*Task details*
Extract each line from the entries below that has the string "plus" in it.

*** Opening Stored data ***

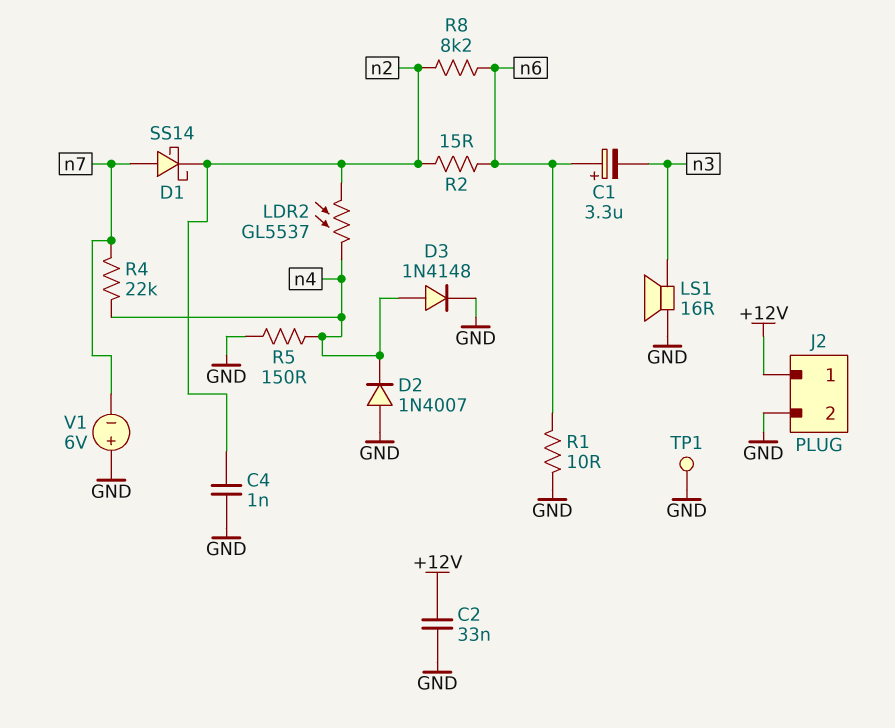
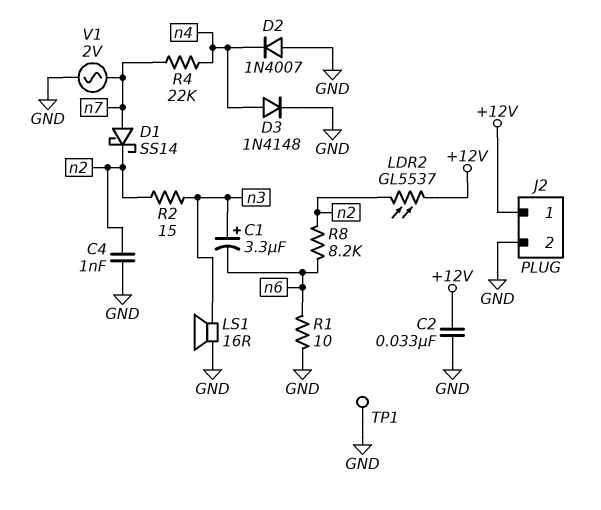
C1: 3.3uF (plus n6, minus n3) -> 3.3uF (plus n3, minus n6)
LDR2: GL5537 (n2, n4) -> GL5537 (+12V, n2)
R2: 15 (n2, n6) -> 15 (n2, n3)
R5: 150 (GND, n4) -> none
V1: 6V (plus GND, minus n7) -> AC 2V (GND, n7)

*** Closing Stored data ***

*Written response*
C1: 3.3uF (plus n6, minus n3) -> 3.3uF (plus n3, minus n6)
V1: 6V (plus GND, minus n7) -> AC 2V (GND, n7)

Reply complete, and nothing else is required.